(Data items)
▬▬▬

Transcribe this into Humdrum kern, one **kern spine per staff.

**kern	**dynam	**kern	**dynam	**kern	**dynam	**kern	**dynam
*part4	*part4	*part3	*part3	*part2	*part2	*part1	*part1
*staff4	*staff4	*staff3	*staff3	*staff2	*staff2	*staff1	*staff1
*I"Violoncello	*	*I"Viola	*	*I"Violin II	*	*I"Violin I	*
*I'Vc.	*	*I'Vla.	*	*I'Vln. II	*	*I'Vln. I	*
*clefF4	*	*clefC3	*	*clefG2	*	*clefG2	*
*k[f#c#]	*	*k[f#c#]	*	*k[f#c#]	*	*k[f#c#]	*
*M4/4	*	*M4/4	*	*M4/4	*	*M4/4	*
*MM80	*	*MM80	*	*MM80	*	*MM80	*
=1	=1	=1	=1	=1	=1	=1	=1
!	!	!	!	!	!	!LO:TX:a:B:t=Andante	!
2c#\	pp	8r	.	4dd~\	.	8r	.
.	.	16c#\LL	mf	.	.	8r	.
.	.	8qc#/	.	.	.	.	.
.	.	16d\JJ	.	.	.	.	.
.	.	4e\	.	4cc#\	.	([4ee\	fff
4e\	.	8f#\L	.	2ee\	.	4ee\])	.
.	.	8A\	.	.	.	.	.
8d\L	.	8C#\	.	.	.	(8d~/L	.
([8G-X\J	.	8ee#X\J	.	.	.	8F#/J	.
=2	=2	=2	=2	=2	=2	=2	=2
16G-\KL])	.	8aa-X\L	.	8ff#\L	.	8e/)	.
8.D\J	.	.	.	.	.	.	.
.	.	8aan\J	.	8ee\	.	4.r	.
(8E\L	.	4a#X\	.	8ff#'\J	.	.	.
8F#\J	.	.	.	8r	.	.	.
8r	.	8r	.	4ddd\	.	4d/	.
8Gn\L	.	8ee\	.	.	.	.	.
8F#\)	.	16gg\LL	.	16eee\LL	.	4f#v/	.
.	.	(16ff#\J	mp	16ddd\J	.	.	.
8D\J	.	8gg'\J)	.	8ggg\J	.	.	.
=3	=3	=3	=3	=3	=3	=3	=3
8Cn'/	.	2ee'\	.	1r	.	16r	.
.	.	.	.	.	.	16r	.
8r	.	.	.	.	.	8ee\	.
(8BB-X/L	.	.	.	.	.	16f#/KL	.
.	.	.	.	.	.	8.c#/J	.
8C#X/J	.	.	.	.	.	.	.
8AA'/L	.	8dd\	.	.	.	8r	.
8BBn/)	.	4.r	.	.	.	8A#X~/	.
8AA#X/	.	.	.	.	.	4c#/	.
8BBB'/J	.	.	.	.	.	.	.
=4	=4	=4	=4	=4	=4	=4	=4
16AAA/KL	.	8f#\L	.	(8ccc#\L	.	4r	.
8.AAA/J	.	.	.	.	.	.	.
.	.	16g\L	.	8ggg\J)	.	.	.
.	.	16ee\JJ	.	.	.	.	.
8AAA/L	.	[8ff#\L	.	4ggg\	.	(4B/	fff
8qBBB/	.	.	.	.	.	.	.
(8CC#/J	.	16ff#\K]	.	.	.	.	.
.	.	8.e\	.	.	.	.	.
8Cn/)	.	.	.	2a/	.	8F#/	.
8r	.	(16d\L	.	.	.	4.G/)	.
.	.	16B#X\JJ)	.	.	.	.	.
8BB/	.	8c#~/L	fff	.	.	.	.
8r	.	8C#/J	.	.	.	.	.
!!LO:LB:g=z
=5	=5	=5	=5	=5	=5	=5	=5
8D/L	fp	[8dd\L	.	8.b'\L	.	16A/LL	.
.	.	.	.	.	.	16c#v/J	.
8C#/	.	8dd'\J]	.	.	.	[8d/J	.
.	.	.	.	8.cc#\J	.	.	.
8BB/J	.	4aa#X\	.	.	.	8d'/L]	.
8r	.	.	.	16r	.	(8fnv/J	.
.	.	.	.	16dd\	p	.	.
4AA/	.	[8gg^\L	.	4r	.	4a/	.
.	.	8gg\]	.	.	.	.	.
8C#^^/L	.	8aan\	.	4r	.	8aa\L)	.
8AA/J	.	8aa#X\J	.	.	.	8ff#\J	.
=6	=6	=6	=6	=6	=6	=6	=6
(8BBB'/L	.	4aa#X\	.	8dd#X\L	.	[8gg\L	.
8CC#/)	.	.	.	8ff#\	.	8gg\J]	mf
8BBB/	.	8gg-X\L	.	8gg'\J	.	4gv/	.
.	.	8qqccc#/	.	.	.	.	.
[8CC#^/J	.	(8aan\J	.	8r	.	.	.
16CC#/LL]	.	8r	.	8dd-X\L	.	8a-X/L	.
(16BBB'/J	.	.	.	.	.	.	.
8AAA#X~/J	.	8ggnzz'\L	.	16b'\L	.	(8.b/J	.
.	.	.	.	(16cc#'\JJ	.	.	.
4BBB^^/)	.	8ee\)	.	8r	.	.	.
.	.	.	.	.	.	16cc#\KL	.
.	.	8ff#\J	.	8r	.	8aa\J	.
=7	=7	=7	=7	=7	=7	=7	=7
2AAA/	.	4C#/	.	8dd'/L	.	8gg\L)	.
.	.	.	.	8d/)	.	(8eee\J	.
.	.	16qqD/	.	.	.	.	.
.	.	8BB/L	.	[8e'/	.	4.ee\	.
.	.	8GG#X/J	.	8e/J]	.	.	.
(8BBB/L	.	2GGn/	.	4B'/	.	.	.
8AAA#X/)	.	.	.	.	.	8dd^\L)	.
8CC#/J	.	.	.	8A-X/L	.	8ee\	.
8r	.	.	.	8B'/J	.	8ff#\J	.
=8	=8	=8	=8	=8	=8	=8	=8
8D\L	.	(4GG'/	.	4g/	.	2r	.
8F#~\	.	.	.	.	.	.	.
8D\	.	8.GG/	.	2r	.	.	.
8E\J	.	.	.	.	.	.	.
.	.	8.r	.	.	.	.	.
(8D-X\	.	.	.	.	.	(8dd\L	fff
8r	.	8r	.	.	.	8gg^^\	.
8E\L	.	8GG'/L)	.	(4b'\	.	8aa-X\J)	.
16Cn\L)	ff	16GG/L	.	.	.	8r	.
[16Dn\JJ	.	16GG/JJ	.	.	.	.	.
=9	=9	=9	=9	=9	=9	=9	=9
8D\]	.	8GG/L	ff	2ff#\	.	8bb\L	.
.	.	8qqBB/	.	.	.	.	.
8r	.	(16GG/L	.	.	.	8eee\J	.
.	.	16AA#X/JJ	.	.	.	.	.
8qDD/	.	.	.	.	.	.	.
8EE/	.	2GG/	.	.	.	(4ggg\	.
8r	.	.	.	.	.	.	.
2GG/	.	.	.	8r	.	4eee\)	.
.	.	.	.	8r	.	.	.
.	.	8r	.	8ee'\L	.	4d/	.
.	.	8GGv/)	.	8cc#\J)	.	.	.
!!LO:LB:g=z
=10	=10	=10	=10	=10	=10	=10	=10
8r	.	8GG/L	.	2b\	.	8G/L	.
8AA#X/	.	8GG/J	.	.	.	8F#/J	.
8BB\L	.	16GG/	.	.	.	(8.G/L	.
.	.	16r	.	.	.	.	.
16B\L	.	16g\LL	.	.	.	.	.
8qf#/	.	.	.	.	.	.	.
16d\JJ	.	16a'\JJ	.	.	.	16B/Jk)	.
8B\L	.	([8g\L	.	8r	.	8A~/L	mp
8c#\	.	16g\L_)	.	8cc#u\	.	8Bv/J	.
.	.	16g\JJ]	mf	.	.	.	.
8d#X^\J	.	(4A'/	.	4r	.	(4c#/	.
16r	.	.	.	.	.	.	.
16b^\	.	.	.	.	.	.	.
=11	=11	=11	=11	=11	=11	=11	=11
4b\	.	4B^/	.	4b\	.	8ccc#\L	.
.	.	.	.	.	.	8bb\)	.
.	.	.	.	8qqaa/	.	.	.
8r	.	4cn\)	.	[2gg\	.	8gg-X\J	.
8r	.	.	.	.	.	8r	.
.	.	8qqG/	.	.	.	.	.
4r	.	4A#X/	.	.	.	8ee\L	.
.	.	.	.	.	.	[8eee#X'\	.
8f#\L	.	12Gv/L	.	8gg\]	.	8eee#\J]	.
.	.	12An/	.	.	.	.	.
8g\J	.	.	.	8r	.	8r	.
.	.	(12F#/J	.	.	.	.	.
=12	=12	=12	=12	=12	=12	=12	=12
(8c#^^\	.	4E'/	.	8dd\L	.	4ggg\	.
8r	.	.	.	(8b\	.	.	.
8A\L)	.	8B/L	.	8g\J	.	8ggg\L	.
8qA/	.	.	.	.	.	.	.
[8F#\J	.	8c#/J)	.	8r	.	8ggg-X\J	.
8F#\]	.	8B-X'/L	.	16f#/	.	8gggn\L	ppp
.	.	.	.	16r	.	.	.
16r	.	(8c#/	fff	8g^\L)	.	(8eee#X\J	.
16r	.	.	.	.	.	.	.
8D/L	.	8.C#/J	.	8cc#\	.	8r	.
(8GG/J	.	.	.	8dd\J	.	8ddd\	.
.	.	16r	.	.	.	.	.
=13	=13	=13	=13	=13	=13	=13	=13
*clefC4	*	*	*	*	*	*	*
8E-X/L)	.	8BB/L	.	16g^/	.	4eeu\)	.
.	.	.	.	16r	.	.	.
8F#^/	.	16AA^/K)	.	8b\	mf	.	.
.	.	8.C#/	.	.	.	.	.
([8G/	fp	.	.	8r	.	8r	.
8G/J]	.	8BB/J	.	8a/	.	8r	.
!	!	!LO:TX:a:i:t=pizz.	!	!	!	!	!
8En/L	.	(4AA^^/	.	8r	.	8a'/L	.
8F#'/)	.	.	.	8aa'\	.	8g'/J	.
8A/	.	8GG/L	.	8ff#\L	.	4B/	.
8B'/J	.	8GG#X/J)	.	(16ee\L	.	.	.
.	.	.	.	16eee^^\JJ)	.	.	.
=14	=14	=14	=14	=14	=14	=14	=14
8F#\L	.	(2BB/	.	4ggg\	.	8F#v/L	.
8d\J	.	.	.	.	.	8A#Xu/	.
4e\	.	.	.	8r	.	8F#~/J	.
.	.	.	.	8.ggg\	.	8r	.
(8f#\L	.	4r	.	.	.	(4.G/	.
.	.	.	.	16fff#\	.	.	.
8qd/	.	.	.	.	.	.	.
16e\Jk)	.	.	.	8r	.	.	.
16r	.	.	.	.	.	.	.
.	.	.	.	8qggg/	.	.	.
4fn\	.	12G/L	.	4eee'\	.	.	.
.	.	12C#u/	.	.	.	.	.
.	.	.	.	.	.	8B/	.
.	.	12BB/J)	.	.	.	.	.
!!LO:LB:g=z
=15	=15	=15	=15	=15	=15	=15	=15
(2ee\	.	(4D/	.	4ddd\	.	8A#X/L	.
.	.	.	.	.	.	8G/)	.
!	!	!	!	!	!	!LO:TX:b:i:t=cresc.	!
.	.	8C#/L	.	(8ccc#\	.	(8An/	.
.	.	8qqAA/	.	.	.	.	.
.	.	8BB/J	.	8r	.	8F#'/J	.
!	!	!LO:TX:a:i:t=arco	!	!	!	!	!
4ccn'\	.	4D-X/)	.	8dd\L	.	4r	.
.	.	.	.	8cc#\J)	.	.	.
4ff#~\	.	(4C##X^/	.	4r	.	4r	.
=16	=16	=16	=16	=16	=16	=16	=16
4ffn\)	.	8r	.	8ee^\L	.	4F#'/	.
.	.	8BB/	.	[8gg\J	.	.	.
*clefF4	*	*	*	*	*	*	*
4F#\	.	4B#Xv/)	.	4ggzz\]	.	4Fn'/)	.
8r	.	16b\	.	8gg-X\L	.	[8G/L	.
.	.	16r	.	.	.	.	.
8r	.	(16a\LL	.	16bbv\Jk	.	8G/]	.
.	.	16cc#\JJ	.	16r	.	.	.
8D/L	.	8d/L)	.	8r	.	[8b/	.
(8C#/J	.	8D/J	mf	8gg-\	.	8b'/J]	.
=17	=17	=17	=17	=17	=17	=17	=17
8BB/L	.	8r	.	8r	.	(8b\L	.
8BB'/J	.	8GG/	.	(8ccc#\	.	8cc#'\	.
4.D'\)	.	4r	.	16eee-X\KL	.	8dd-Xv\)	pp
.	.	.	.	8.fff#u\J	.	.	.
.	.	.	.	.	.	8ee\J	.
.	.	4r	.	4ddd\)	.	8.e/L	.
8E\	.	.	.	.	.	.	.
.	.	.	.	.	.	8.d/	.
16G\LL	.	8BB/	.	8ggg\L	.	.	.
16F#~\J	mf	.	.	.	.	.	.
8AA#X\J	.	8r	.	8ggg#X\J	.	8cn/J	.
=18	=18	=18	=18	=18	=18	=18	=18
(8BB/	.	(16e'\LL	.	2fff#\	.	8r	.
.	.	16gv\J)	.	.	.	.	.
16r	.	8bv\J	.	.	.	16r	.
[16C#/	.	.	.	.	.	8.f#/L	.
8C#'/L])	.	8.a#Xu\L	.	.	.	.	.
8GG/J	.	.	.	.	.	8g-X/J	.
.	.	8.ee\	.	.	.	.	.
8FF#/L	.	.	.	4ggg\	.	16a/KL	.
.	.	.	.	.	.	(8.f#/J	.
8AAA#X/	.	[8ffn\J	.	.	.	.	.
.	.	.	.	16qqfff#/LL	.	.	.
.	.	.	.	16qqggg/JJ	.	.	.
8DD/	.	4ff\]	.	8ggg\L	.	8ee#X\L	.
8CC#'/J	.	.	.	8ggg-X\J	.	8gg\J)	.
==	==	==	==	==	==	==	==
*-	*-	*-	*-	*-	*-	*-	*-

▬▬▬

- EXERCISE DESCRIPTION: Return each line of the records above that contains the string "kern", copied unchanged. Matches are case-sensitive.

- CORRECT OUTPUT:
Transcribe this into Humdrum kern, one **kern spine per staff.
**kern	**dynam	**kern	**dynam	**kern	**dynam	**kern	**dynam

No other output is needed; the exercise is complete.